WORK TO COMPLETE: The whole listing, except its pictures, is to be repeated exactly.

(RECORDS TO PROCESS)

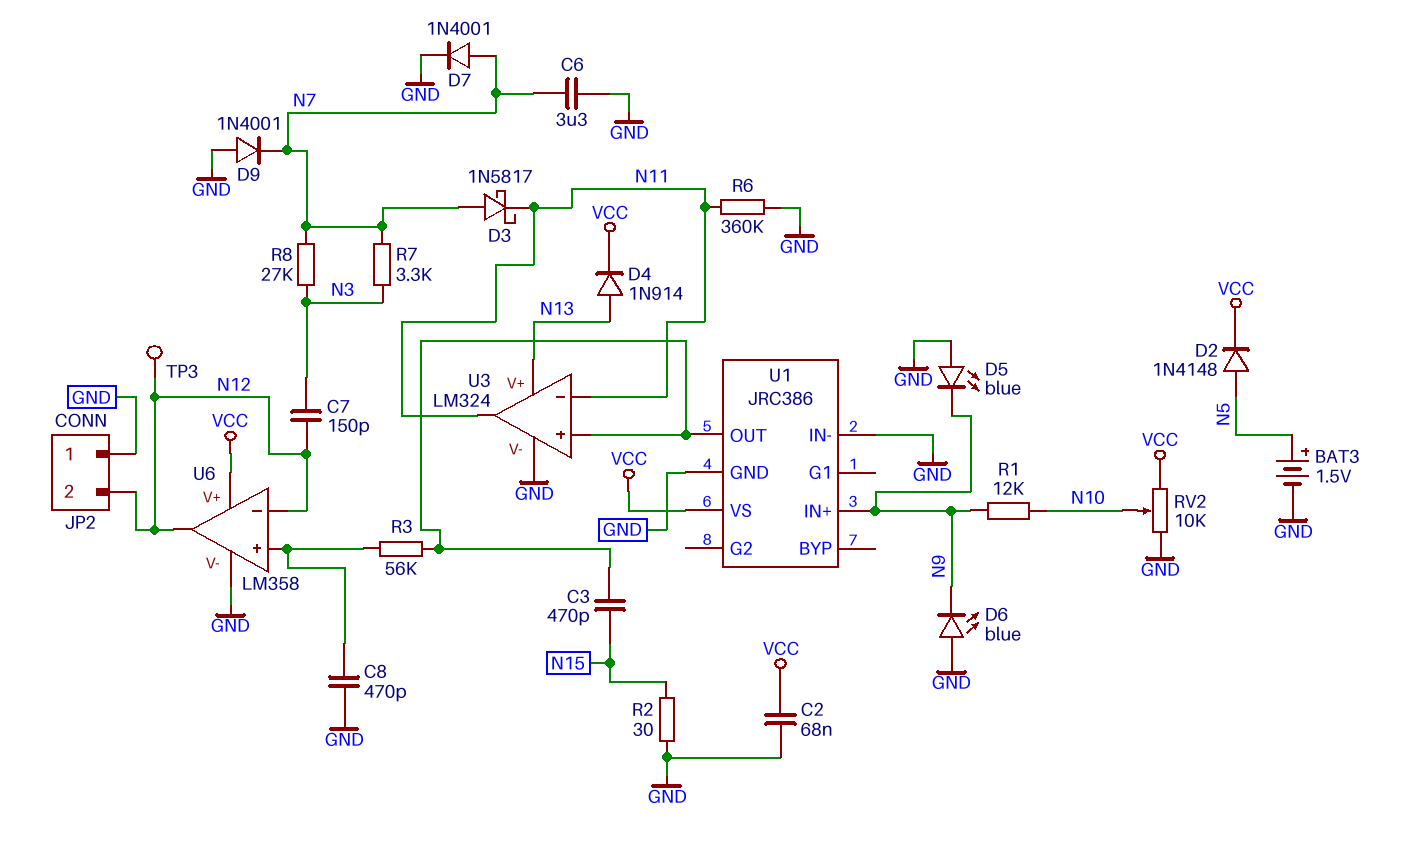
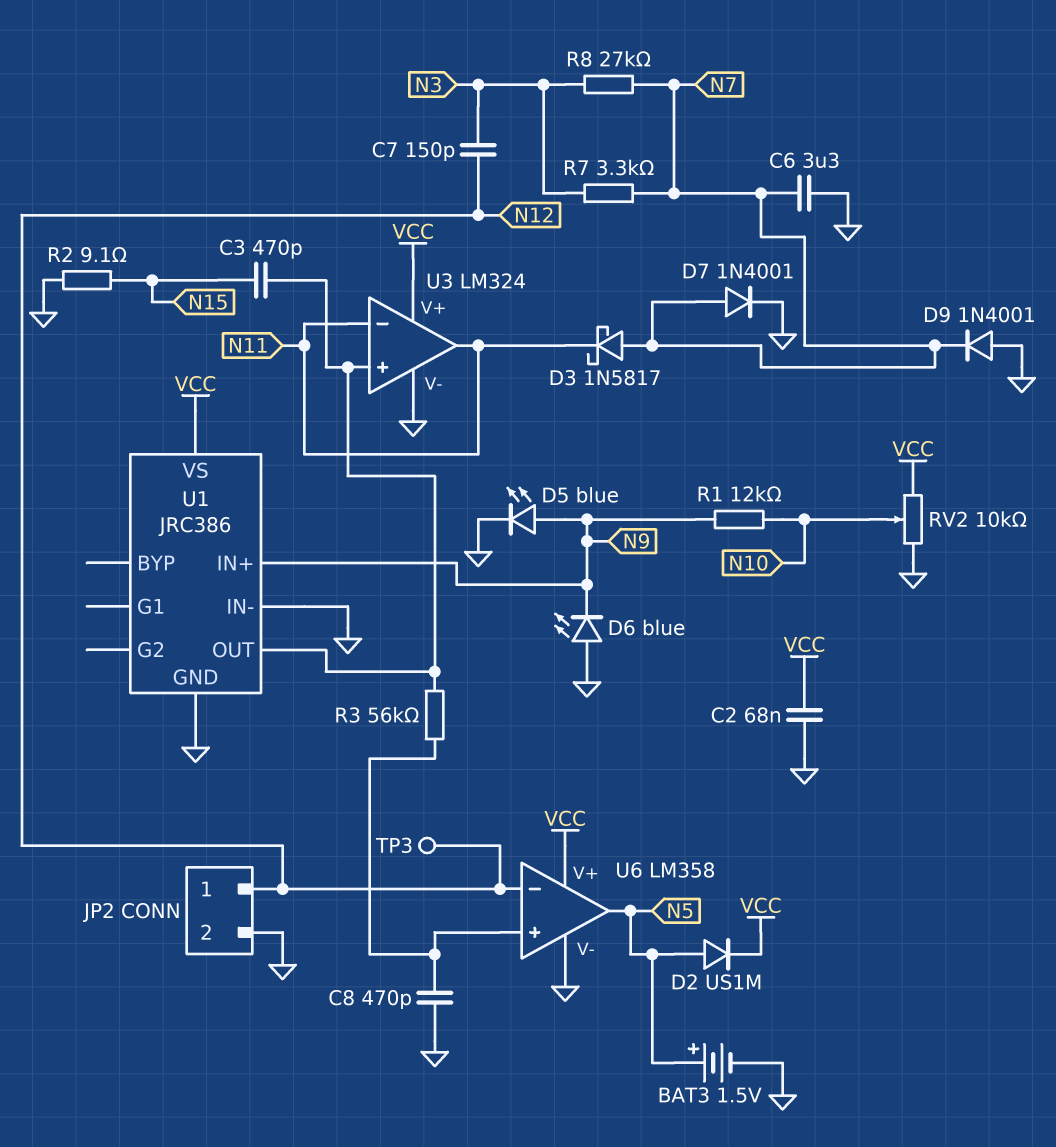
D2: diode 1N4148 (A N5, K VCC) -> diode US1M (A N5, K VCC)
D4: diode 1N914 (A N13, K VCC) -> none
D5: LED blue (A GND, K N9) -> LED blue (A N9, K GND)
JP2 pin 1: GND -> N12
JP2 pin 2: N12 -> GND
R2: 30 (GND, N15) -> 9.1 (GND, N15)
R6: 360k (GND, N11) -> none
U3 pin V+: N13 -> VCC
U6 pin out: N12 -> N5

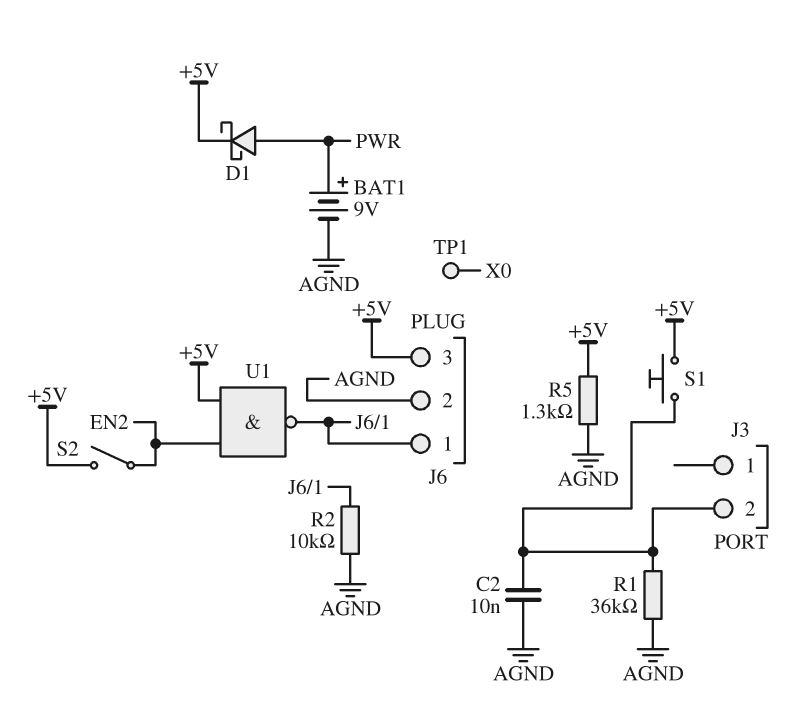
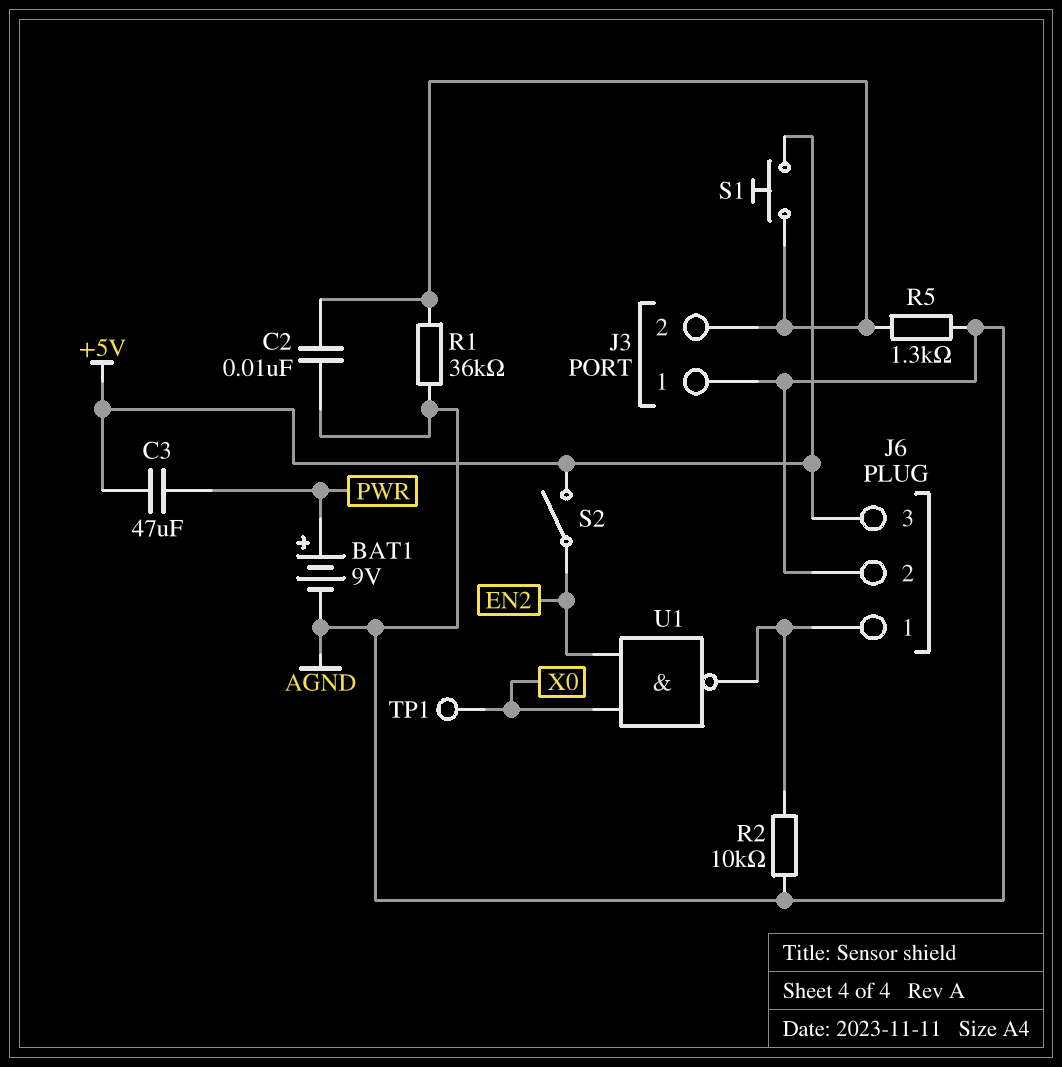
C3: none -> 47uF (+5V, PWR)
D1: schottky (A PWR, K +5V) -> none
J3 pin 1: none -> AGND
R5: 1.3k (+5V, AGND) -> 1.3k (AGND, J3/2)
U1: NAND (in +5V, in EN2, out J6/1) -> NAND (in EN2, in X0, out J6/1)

(End RECORDS TO PROCESS)

PROBLEM SOLUTION:
D2: diode 1N4148 (A N5, K VCC) -> diode US1M (A N5, K VCC)
D4: diode 1N914 (A N13, K VCC) -> none
D5: LED blue (A GND, K N9) -> LED blue (A N9, K GND)
JP2 pin 1: GND -> N12
JP2 pin 2: N12 -> GND
R2: 30 (GND, N15) -> 9.1 (GND, N15)
R6: 360k (GND, N11) -> none
U3 pin V+: N13 -> VCC
U6 pin out: N12 -> N5

C3: none -> 47uF (+5V, PWR)
D1: schottky (A PWR, K +5V) -> none
J3 pin 1: none -> AGND
R5: 1.3k (+5V, AGND) -> 1.3k (AGND, J3/2)
U1: NAND (in +5V, in EN2, out J6/1) -> NAND (in EN2, in X0, out J6/1)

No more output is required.